> _Study material_
════════════════

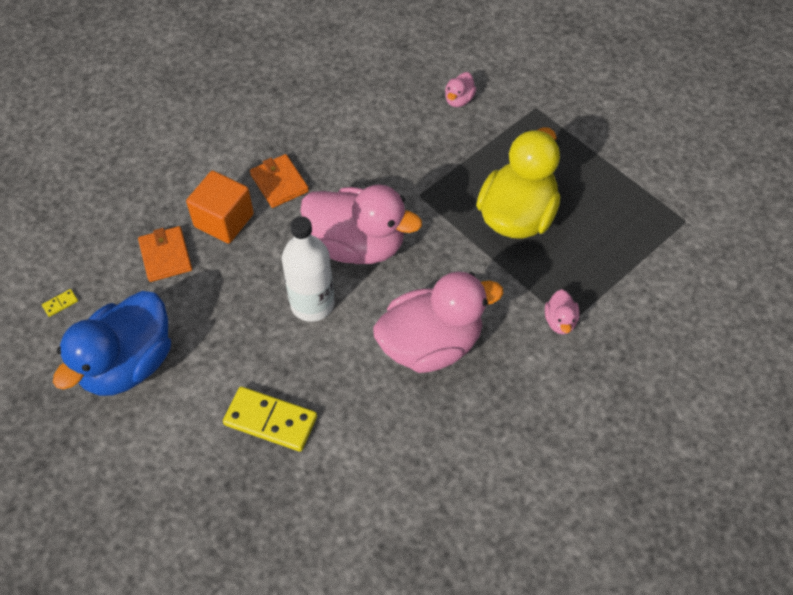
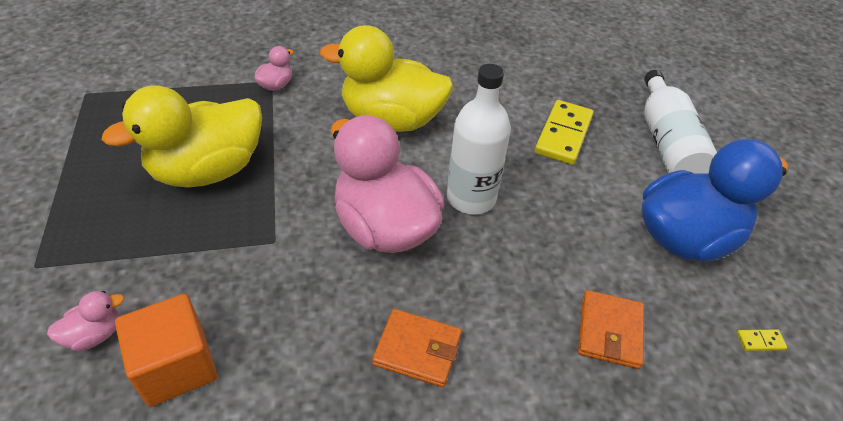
camera: 150 degrees left, 10 degrees down
orange cube [186,171,254,244] -> orange cube moved to [115,294,217,407]
yellow domino [223,387,317,452] -> yellow domino turned 60 degrees clockwise [535,100,594,165]
orange wallet [250,154,309,208] -> orange wallet turned 75 degrees counterclockwise [372,309,462,387]
pink duck [373,271,504,373] -> yellow duck [320,25,453,132]
none -> white bottle [644,70,717,174]

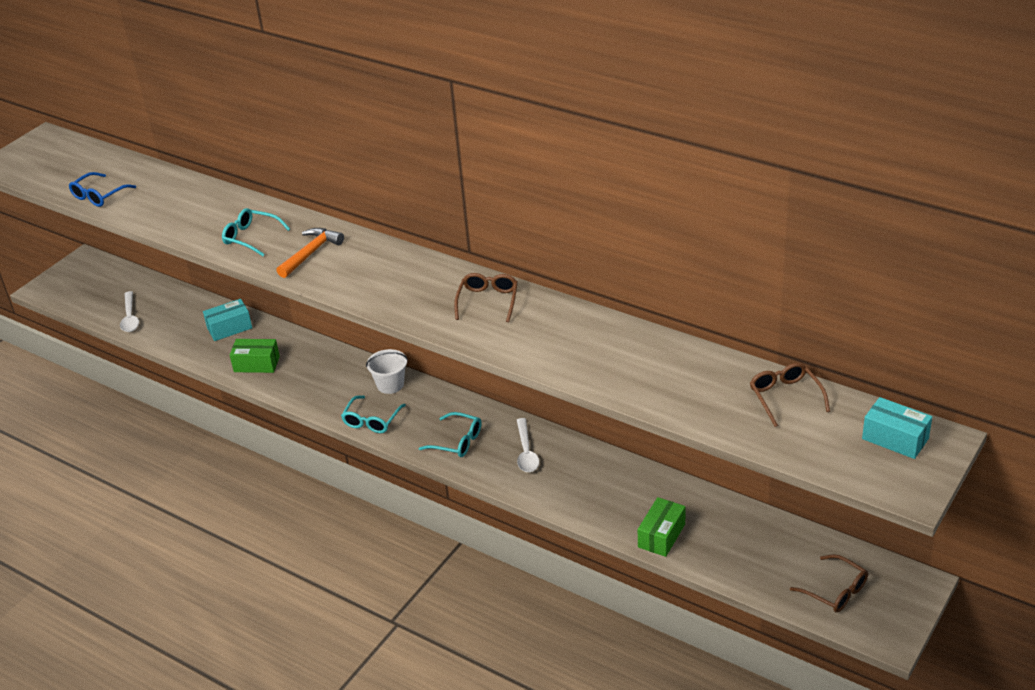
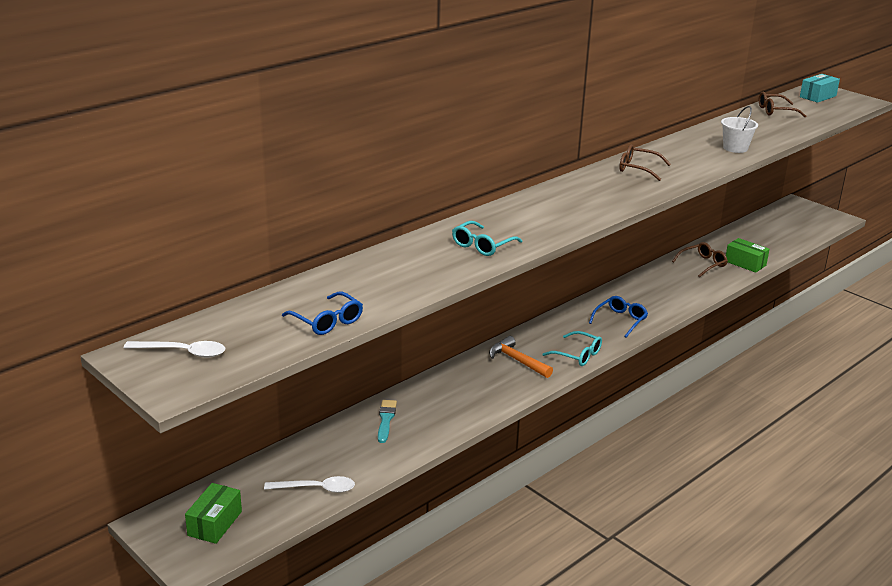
camera: 80 degrees left, 10 degrees down
turquoise box [203,299,252,341] -> turquoise brush [378,400,397,443]
green box [230,339,280,373] -> green box moved to [185,483,242,544]
orange hammer [276,228,344,278] -> orange hammer moved to [489,336,553,378]
white bucket [366,349,408,394] -> white bucket moved to [721,106,758,153]
turquoise glasses [419,412,481,457] -> blue glasses [589,296,648,338]
white spoon [517,418,539,472] -> white spoon moved to [124,341,225,358]
brown glasses [790,554,868,612] -> brown glasses moved to [672,242,728,277]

════════════════

Scan the records for the string "turquoise". Copy each line in which it appears.

> _Exercise result_
turquoise box [203,299,252,341] -> turquoise brush [378,400,397,443]
turquoise glasses [419,412,481,457] -> blue glasses [589,296,648,338]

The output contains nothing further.